EXERCISE DIRECTIONS: Starting from the line that holds "(166, 318) = (195, 380): purple truck -> none", print every line through the end of the records, first and last included.

RECORDS PROVIDED section start

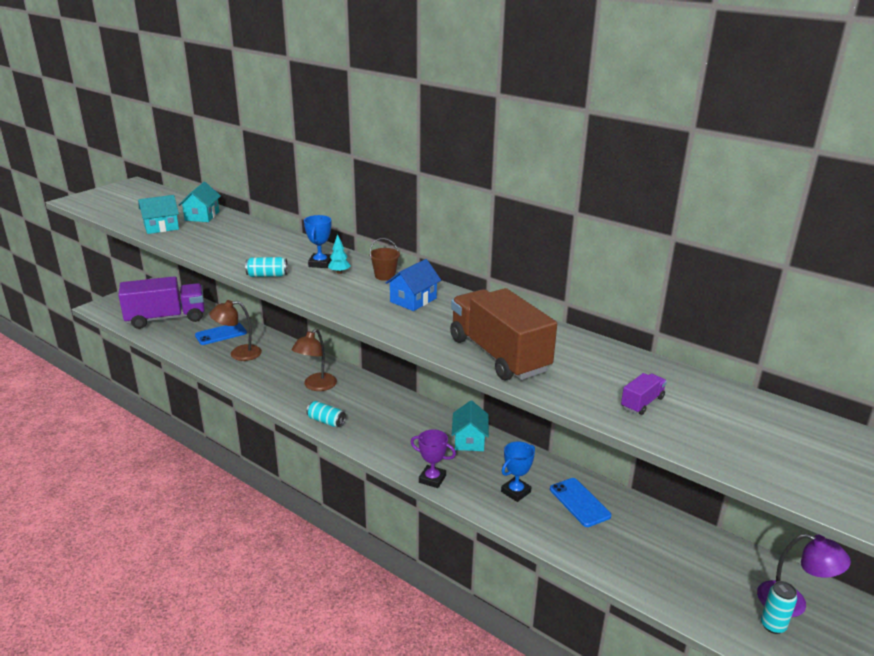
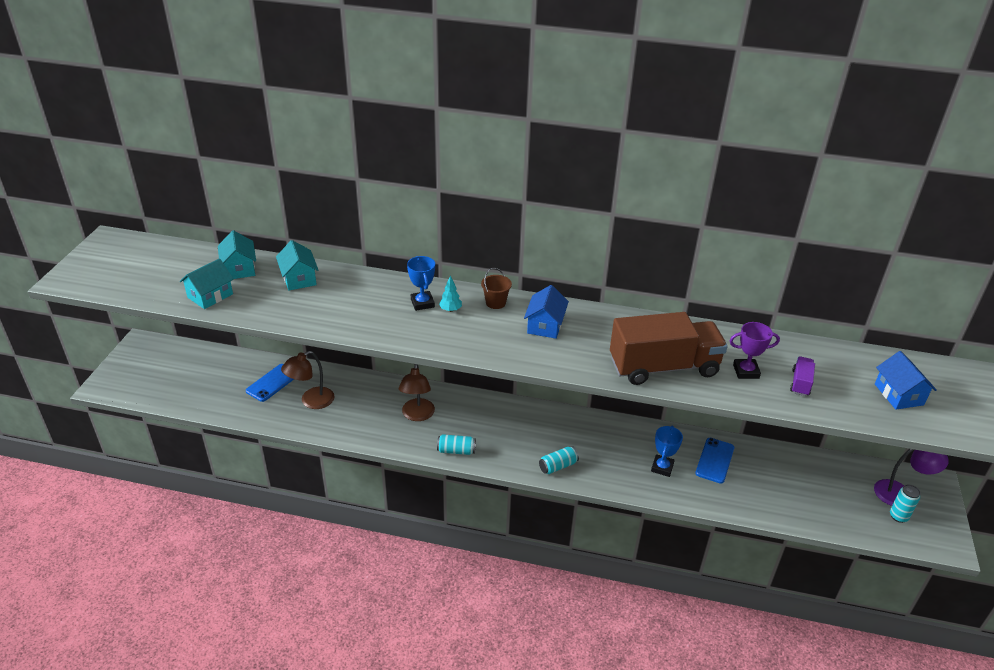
camera: 25 degrees left, 10 degrees up
(166, 318) = (195, 380): purple truck -> none
(267, 275) = (386, 332): turquoise can -> turquoise can (558, 466)
(432, 479) = (589, 478): purple trophy -> purple trophy (746, 371)
(469, 440) = (592, 429): turquoise house -> turquoise house (299, 278)
(498, 355) = (663, 367): brown truck -> brown truck turned 135 degrees clockwise
(579, 502) = (714, 460): blue phone -> blue phone turned 75 degrees clockwise
(760, 442) = (898, 394): none -> blue house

RECORDS PROVIDED section end

EXPECTED ANSWER:
(166, 318) = (195, 380): purple truck -> none
(267, 275) = (386, 332): turquoise can -> turquoise can (558, 466)
(432, 479) = (589, 478): purple trophy -> purple trophy (746, 371)
(469, 440) = (592, 429): turquoise house -> turquoise house (299, 278)
(498, 355) = (663, 367): brown truck -> brown truck turned 135 degrees clockwise
(579, 502) = (714, 460): blue phone -> blue phone turned 75 degrees clockwise
(760, 442) = (898, 394): none -> blue house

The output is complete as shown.